__Supplied material__
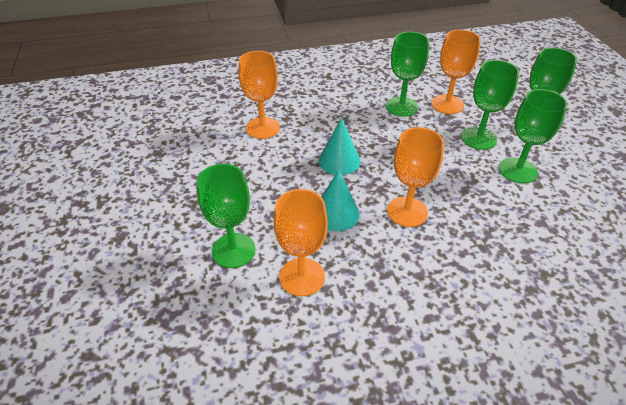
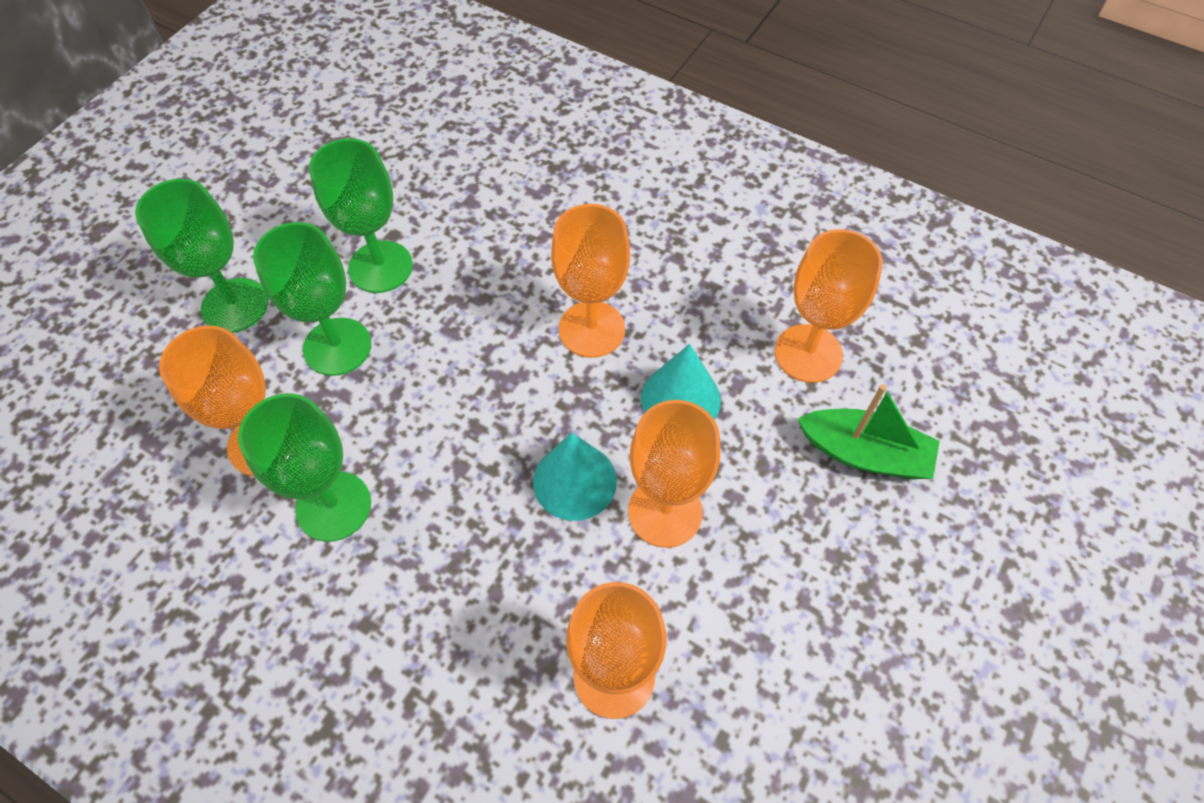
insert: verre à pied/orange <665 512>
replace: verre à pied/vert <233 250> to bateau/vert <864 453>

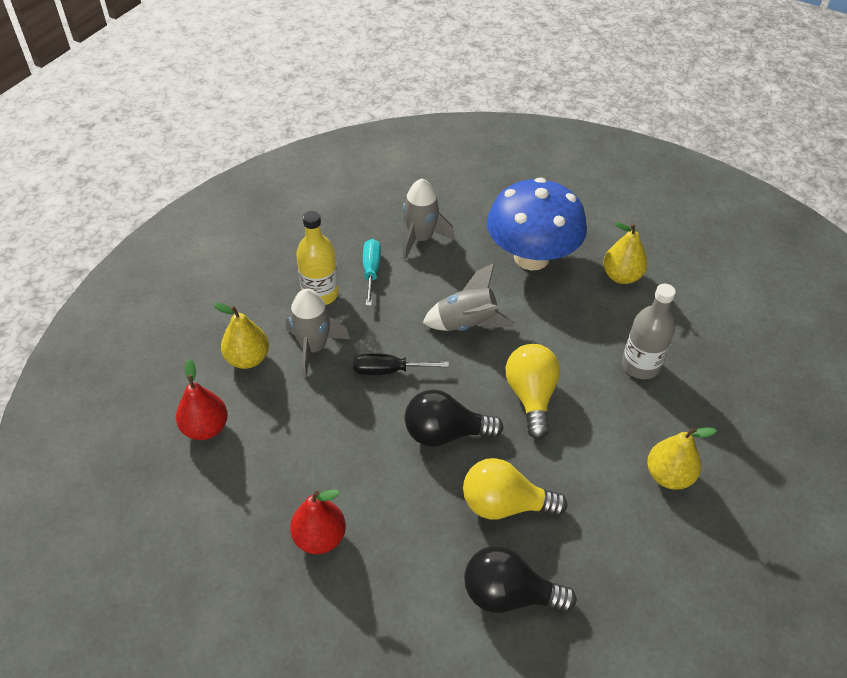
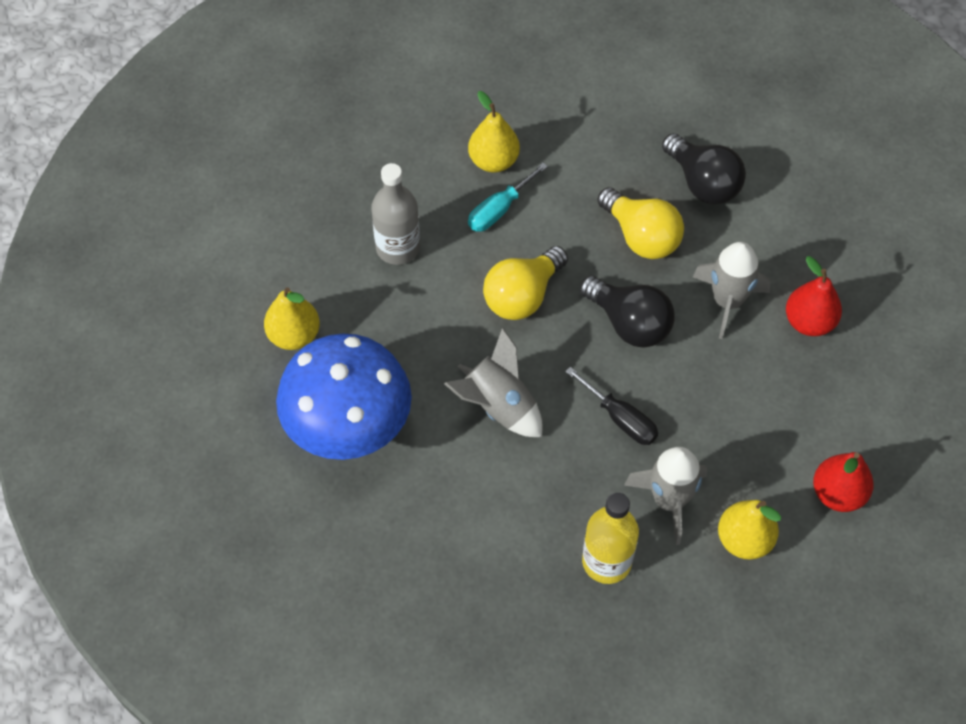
move: fusée/gris <421 238> to <727 301>; tournevis/turquoise <371 271> to <499 210>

__Problem statement__
Please reproduce only the lines from the one holding "replace: verre à" through the final line of the listing above, both included, with each picture left out.

__Answer for the task__
replace: verre à pied/vert <233 250> to bateau/vert <864 453>

move: fusée/gris <421 238> to <727 301>; tournevis/turquoise <371 271> to <499 210>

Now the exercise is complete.